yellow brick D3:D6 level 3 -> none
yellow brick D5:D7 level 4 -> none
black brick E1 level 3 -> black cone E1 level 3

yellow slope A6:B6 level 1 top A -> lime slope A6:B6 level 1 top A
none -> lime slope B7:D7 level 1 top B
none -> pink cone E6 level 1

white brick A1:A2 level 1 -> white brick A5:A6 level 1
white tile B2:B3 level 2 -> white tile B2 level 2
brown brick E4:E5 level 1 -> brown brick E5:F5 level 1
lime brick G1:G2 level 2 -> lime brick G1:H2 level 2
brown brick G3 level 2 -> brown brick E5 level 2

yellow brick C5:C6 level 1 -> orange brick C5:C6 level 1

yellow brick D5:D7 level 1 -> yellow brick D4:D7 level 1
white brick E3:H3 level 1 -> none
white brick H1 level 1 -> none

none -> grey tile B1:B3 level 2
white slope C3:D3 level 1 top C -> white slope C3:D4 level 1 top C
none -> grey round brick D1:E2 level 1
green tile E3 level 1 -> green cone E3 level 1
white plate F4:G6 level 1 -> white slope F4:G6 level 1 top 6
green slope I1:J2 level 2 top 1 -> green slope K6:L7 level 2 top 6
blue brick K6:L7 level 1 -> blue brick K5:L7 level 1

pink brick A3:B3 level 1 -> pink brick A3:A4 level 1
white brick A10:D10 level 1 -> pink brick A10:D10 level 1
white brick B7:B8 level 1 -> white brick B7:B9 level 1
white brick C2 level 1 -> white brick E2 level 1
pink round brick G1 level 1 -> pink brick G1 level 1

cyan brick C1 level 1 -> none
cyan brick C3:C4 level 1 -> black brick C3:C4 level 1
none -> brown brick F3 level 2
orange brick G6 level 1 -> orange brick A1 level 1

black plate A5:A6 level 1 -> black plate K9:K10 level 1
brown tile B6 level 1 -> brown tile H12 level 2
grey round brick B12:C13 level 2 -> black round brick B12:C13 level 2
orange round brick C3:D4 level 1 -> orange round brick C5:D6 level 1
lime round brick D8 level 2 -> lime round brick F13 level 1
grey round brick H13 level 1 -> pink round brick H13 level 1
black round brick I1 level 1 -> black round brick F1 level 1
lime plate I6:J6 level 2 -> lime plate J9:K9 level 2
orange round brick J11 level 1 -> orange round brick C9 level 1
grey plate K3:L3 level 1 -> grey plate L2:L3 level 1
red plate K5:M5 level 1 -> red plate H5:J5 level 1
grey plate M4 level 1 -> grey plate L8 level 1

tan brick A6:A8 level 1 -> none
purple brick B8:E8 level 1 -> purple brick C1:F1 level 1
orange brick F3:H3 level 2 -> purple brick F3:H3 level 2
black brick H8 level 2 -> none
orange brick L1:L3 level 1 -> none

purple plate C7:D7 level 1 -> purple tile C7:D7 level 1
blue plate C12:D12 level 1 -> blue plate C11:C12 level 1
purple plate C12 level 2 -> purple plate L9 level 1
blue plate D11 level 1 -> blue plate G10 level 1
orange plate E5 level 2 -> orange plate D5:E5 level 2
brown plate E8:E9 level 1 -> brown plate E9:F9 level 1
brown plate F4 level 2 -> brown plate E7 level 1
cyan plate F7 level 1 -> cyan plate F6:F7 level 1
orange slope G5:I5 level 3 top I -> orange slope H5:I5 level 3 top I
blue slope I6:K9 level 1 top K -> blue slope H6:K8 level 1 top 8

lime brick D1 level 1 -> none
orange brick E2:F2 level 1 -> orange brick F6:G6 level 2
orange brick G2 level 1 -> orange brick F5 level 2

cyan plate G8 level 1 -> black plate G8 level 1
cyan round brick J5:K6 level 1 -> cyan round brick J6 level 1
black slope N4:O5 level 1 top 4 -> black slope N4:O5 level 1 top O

◆ Assignment ◆
With the line containing "white brick A1:A2" as the last one, please set down exactly the lines of the records above from their very first line, and nothing more.

◆ Response ◆
yellow brick D3:D6 level 3 -> none
yellow brick D5:D7 level 4 -> none
black brick E1 level 3 -> black cone E1 level 3

yellow slope A6:B6 level 1 top A -> lime slope A6:B6 level 1 top A
none -> lime slope B7:D7 level 1 top B
none -> pink cone E6 level 1

white brick A1:A2 level 1 -> white brick A5:A6 level 1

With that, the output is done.